### [Exercise goal]
Print every line from the start of the data, and when you reach the line with "white trophy: 1 -> 0", include it and stop. Pictures are not part of the copy.

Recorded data
--------------------
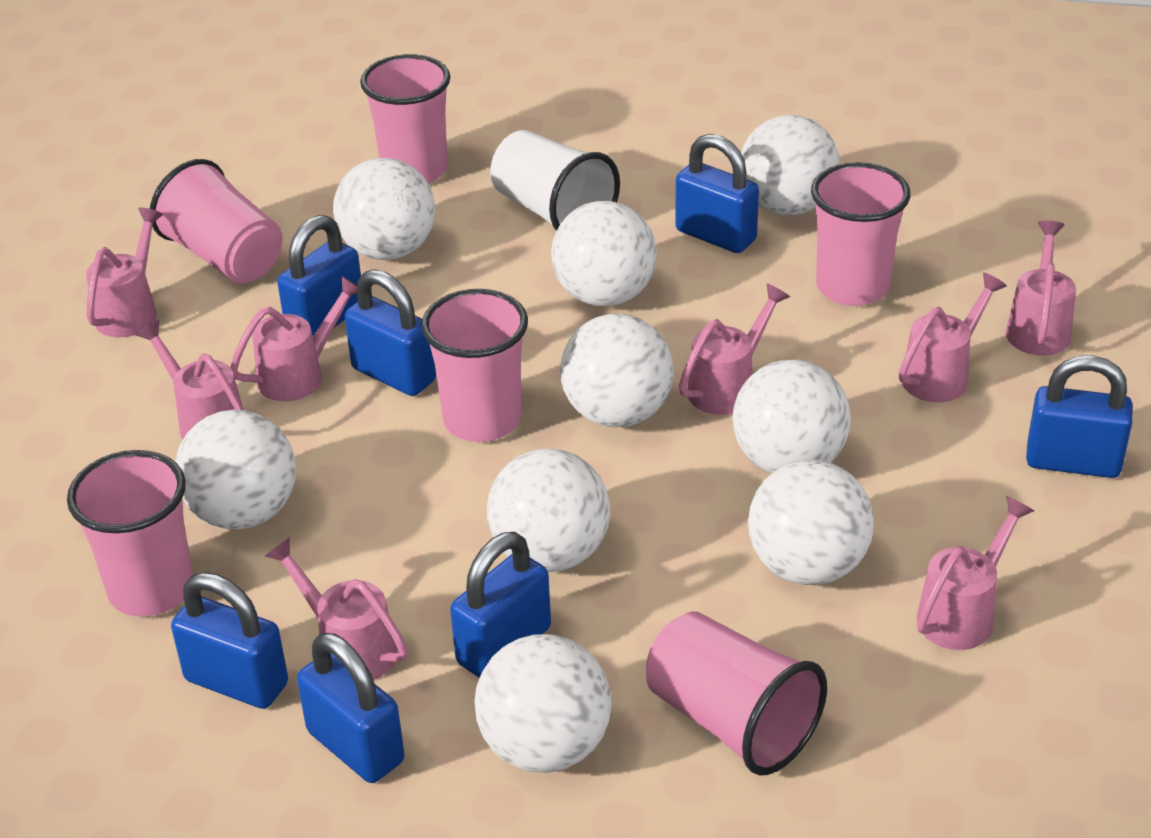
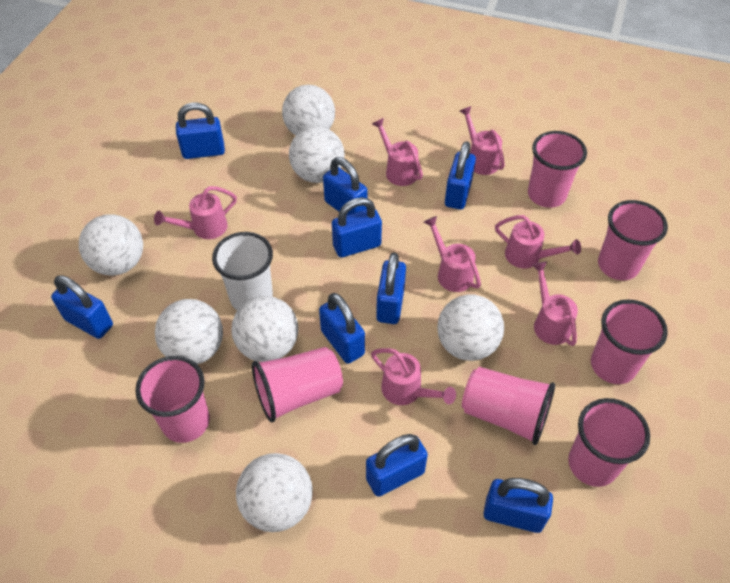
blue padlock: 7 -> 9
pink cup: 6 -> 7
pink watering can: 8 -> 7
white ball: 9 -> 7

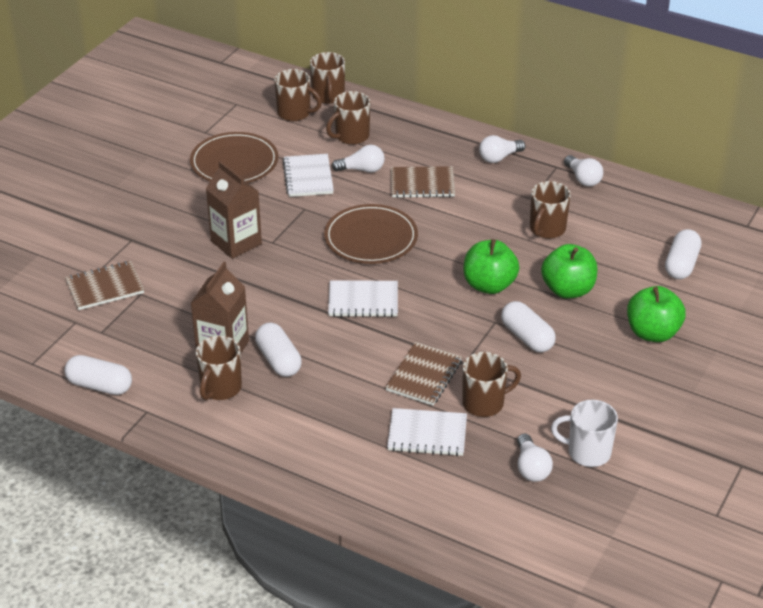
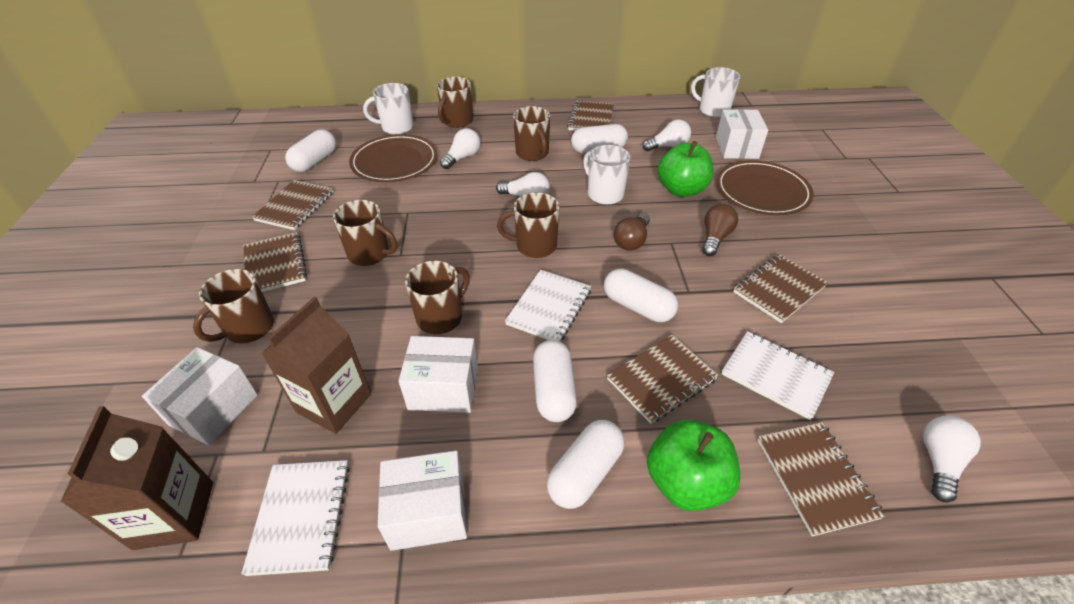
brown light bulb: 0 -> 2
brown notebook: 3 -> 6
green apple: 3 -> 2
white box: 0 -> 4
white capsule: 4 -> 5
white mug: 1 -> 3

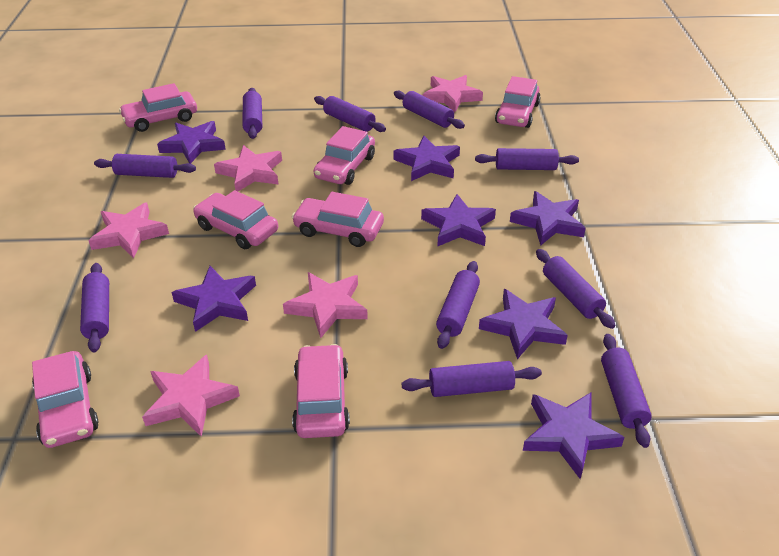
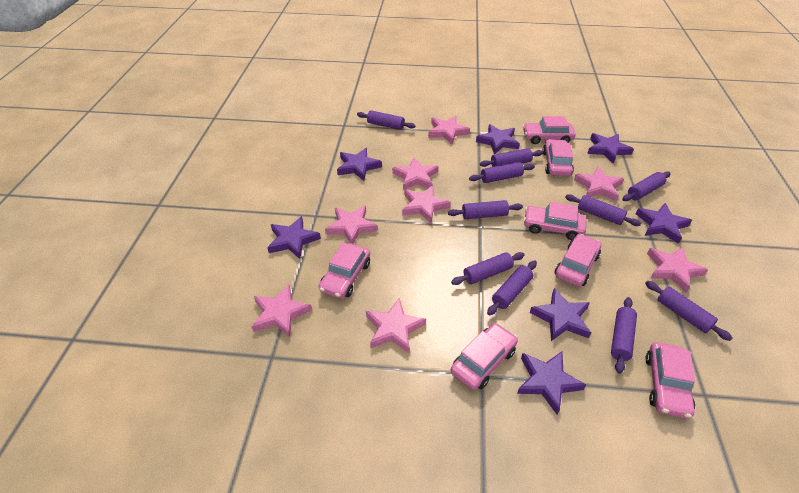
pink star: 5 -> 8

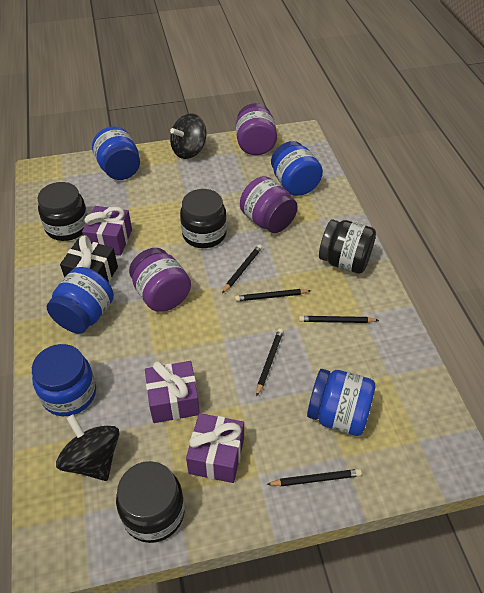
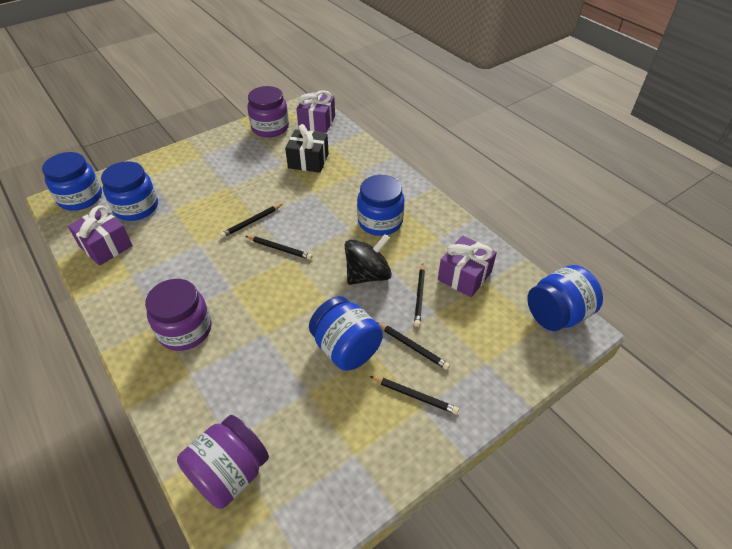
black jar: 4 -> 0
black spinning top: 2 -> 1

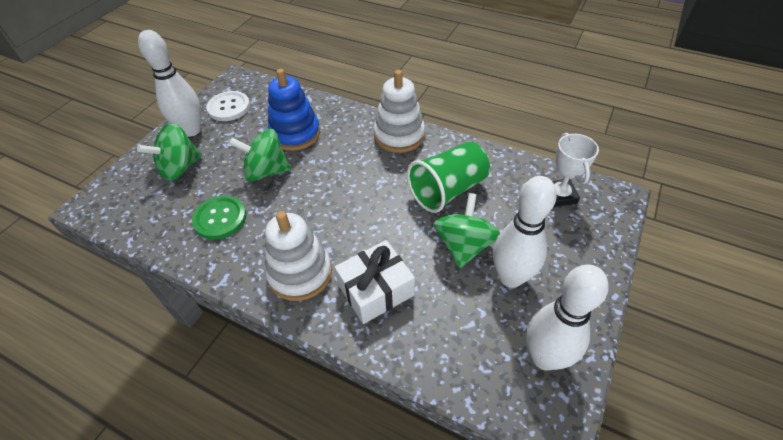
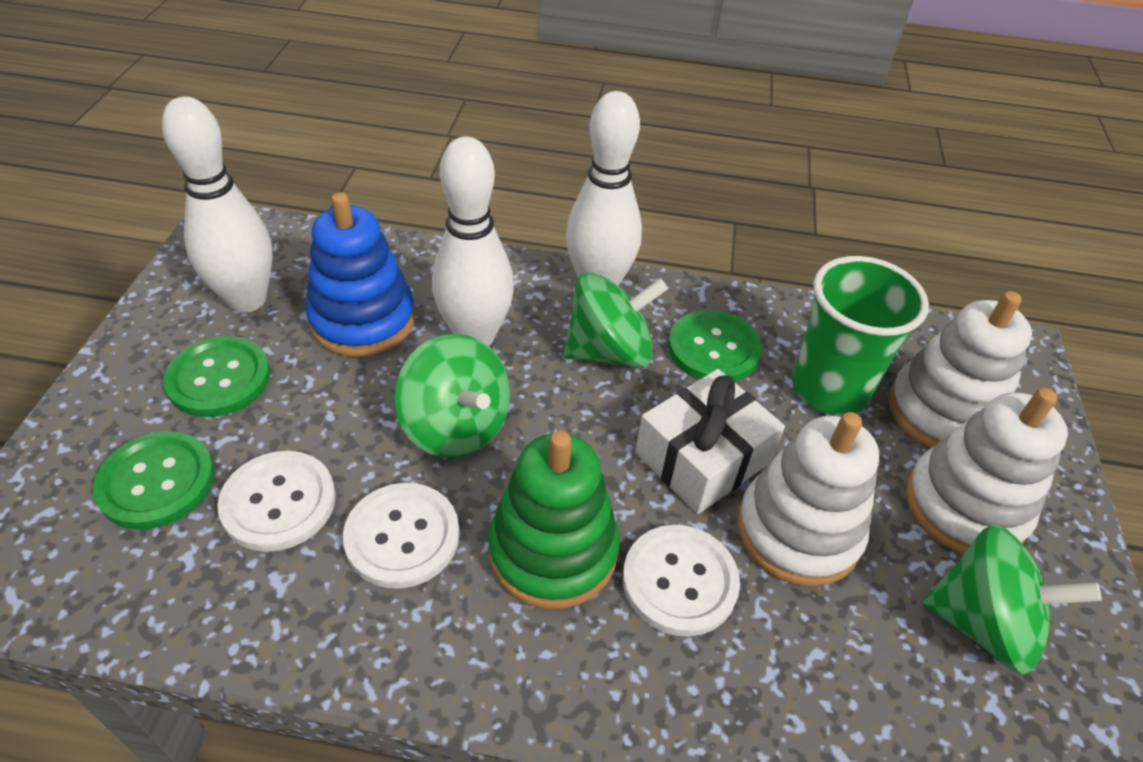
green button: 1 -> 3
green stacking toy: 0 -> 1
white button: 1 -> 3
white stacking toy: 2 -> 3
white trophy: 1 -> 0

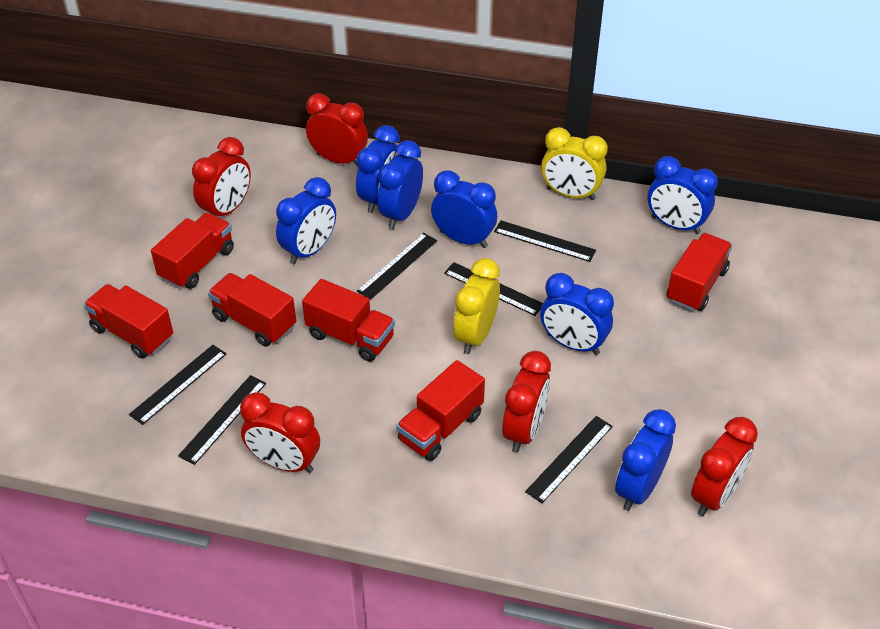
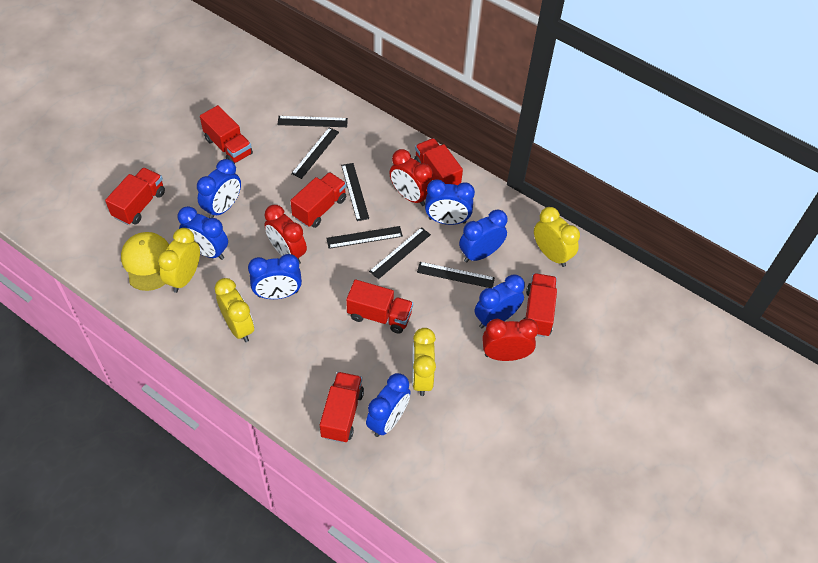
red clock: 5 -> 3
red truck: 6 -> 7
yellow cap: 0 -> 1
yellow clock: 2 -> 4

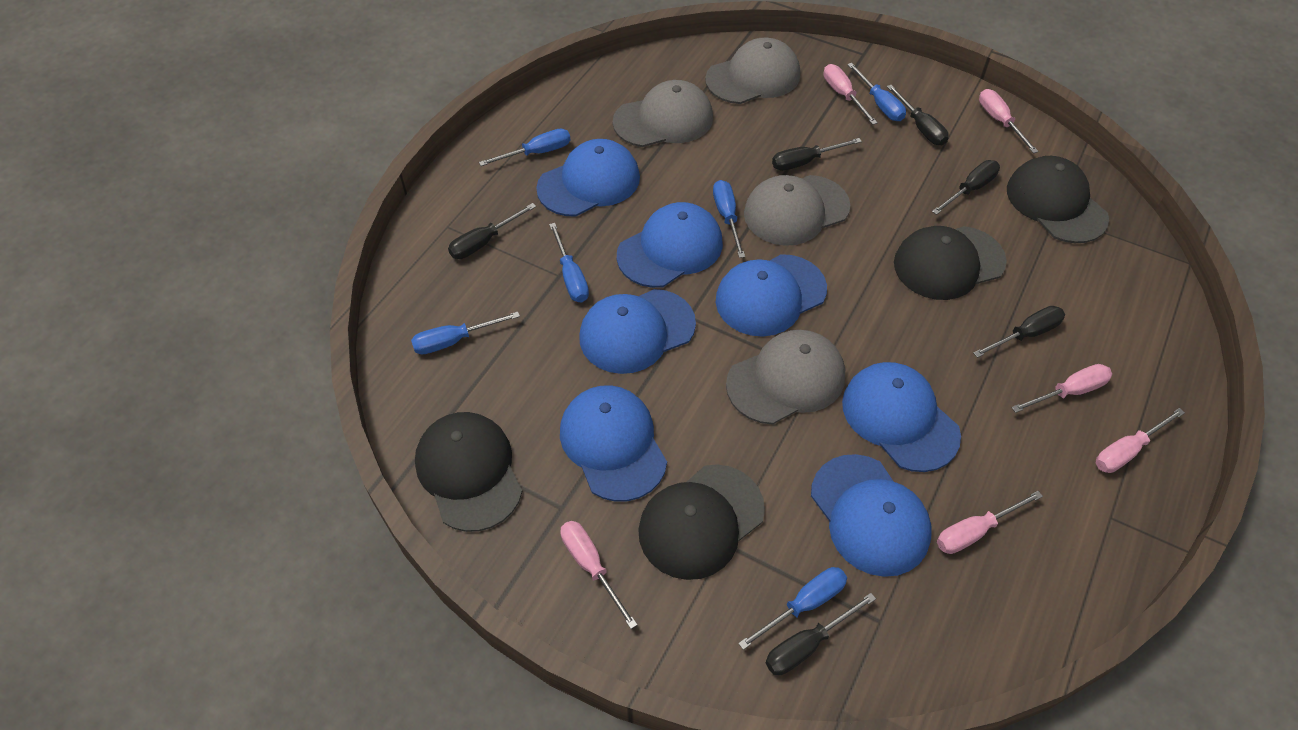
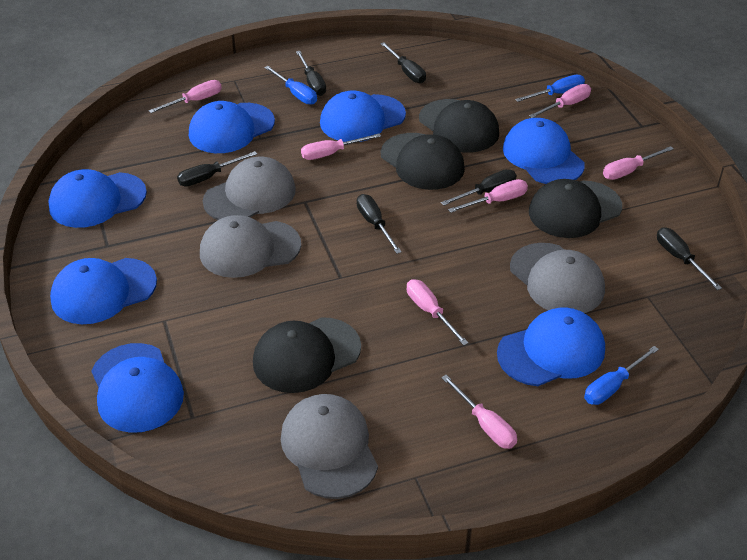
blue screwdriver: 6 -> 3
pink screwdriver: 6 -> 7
--------------------
### [Expected answer]
blue padlock: 7 -> 9
pink cup: 6 -> 7
pink watering can: 8 -> 7
white ball: 9 -> 7

brown light bulb: 0 -> 2
brown notebook: 3 -> 6
green apple: 3 -> 2
white box: 0 -> 4
white capsule: 4 -> 5
white mug: 1 -> 3

pink star: 5 -> 8

black jar: 4 -> 0
black spinning top: 2 -> 1

green button: 1 -> 3
green stacking toy: 0 -> 1
white button: 1 -> 3
white stacking toy: 2 -> 3
white trophy: 1 -> 0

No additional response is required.